* [Exercise]:
Go through the entries below and copy each line that holds the word "moved".

(Shape position tracking data)
------------------------------------------------------------

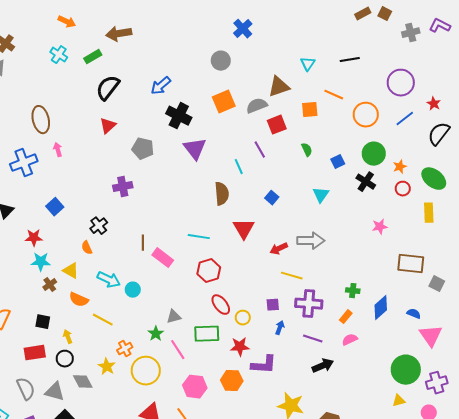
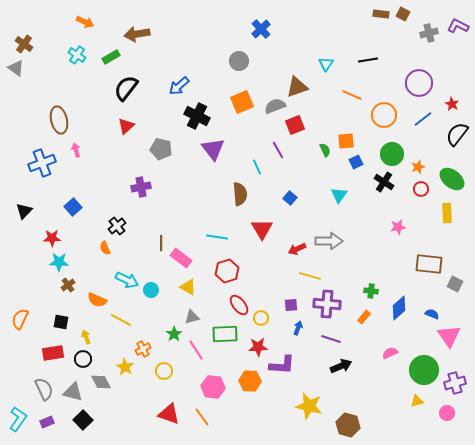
brown rectangle: (363, 14) -> (381, 14), turned 35
orange square: (310, 110) -> (346, 141), moved
yellow triangle: (71, 271) -> (188, 287), moved
pink semicircle: (350, 340) -> (390, 353), moved
yellow circle: (146, 371) -> (164, 371), size x0.6

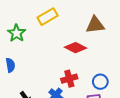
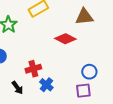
red cross: (69, 79) -> (33, 69), moved

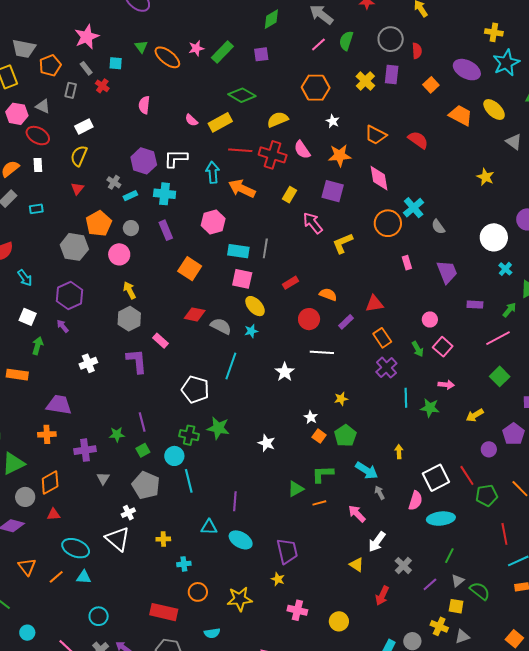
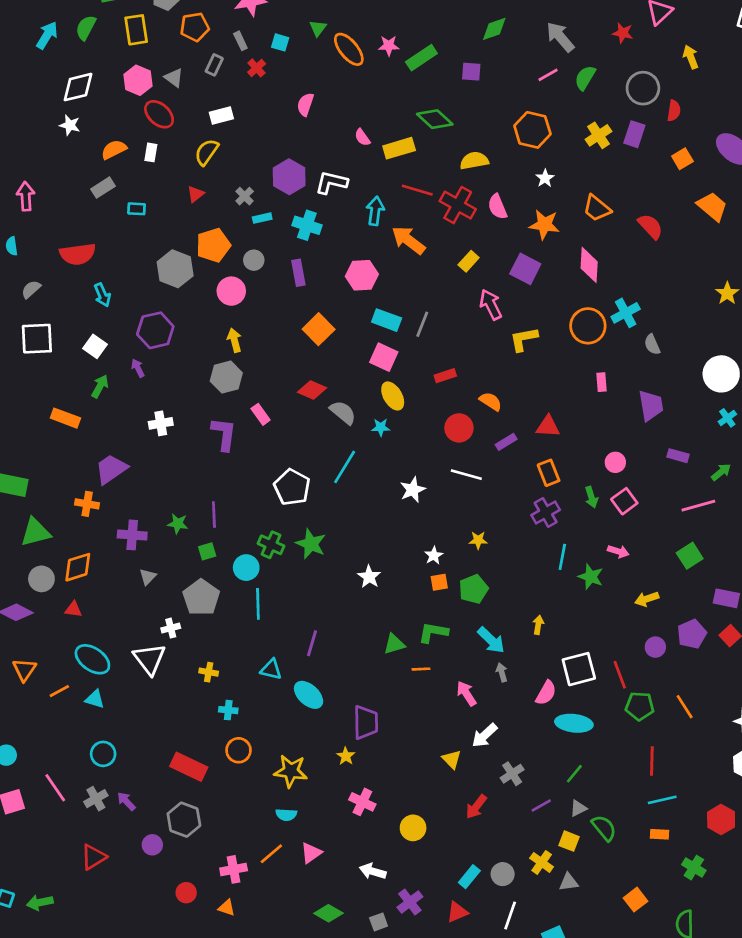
purple trapezoid: (59, 405) -> (111, 469), turned -56
orange square: (319, 436) -> (439, 582), turned 32
cyan semicircle: (212, 633) -> (286, 815), moved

------------------------------------------------------------

* [Result of the task]:
orange square: (310, 110) -> (346, 141), moved
yellow triangle: (71, 271) -> (188, 287), moved
pink semicircle: (350, 340) -> (390, 353), moved
red cross: (69, 79) -> (33, 69), moved
cyan semicircle: (212, 633) -> (286, 815), moved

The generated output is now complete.